**EXERCISE INSTRUCTIONS**: With the pictures omitted, transcribe each line below exactly as it is.

**DATA FOR PROCESSING**:
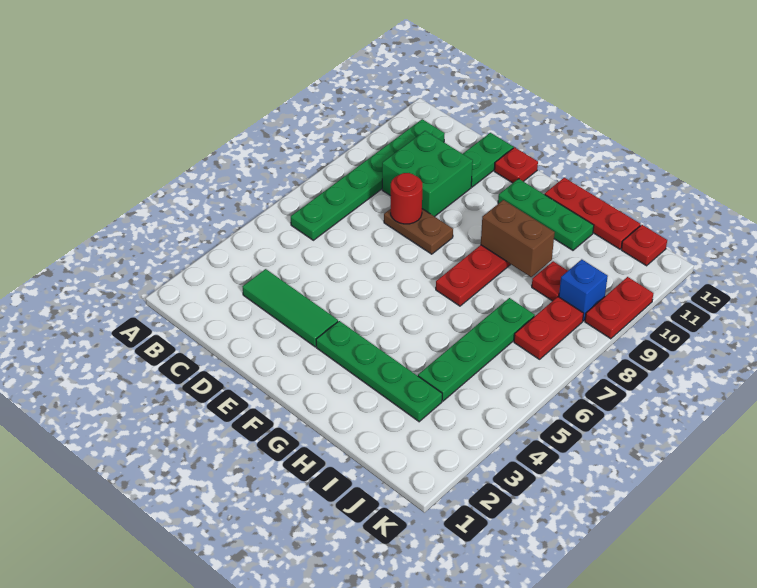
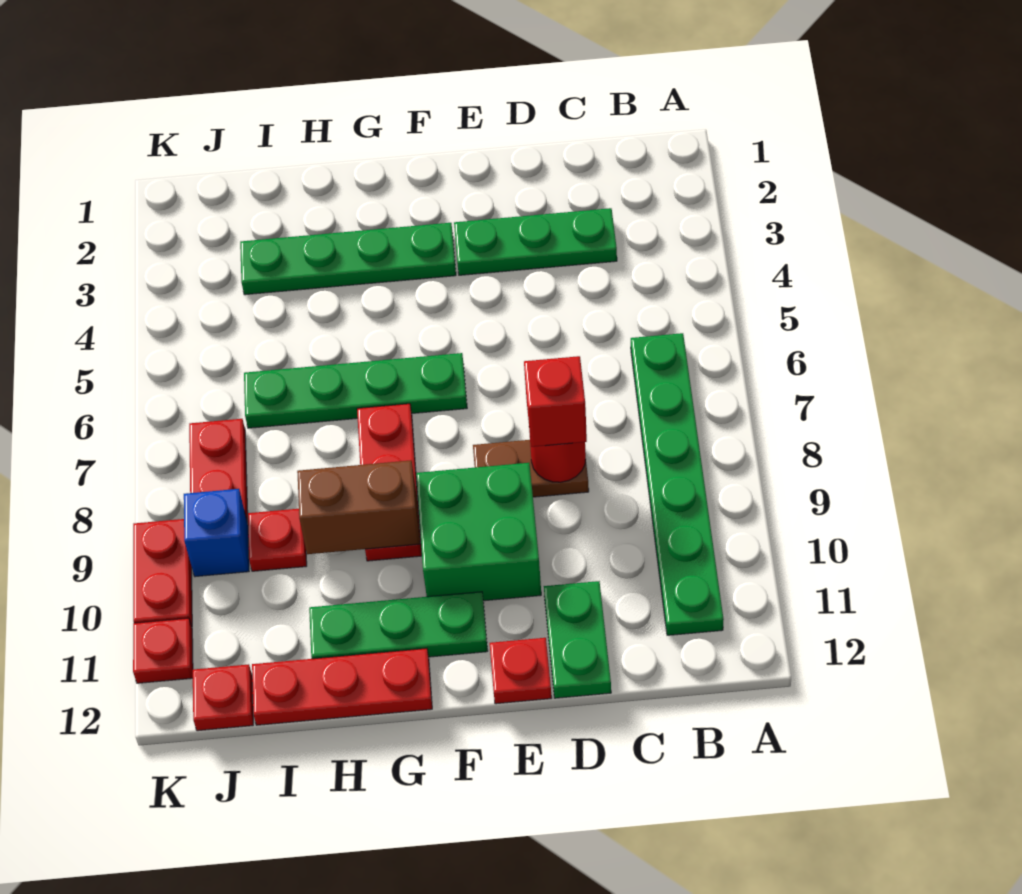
green tile C3:E3 level 1 -> green plate C3:E3 level 1
green brick C9:D10 level 1 -> green brick E9:F10 level 1
none -> red brick D8 level 3
green plate I4:I7 level 1 -> green plate F6:I6 level 1
none -> red plate K11 level 1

**EXERCISE RESULT**:
green tile C3:E3 level 1 -> green plate C3:E3 level 1
green brick C9:D10 level 1 -> green brick E9:F10 level 1
none -> red brick D8 level 3
green plate I4:I7 level 1 -> green plate F6:I6 level 1
none -> red plate K11 level 1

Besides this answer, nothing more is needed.